Whenever a line in the data below includes the string "headphones", copy it out.

## Data extract
===============

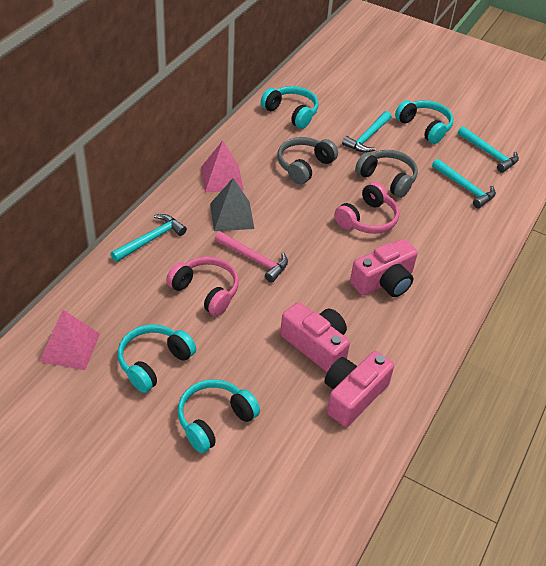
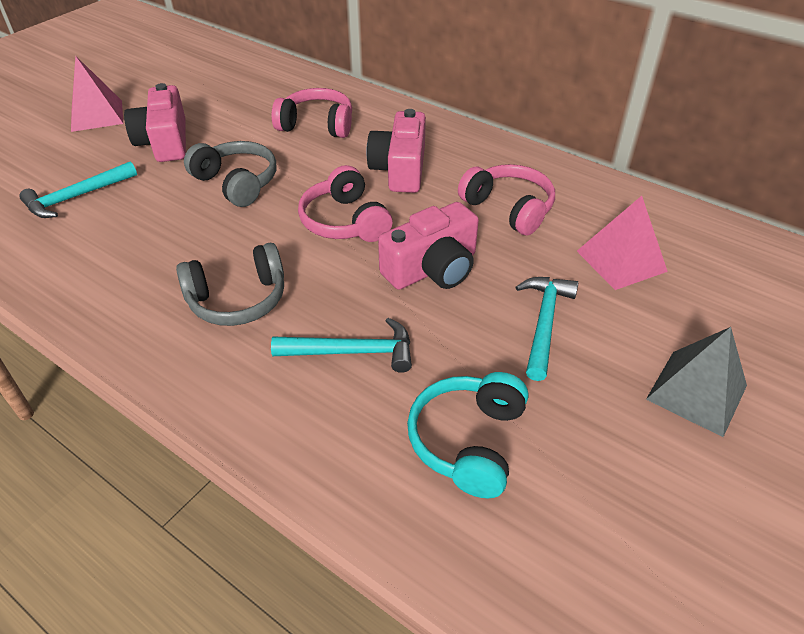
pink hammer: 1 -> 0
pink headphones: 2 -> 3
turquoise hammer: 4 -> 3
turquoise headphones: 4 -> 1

===============

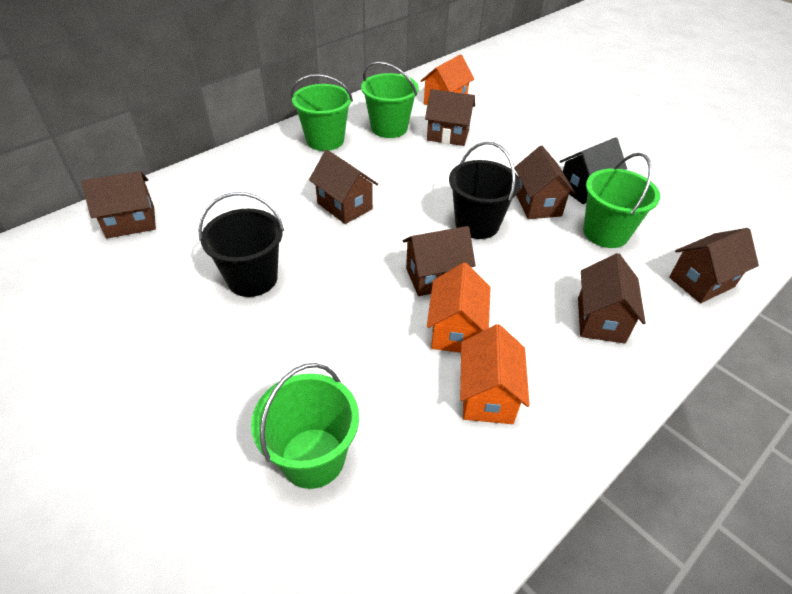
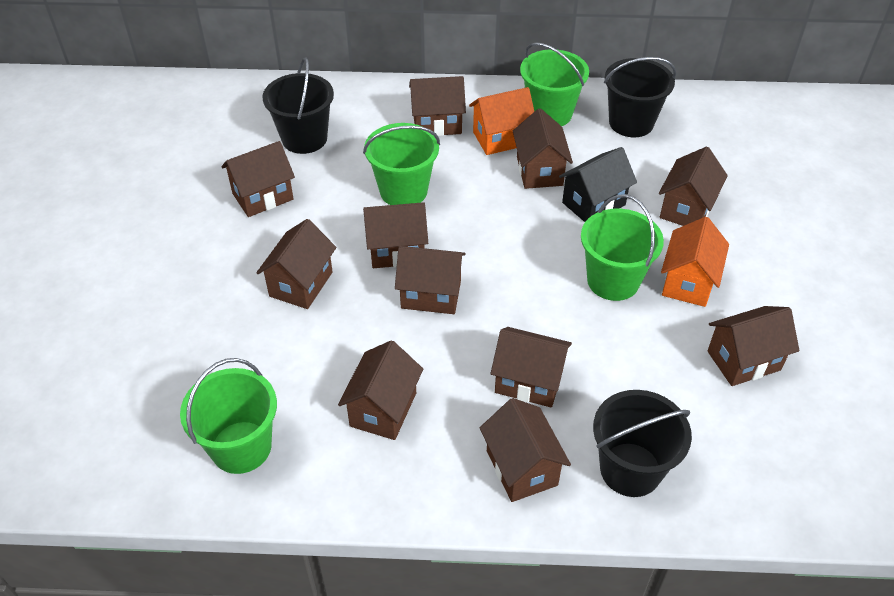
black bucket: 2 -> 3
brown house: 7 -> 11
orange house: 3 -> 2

===============

## Exercise response
pink headphones: 2 -> 3
turquoise headphones: 4 -> 1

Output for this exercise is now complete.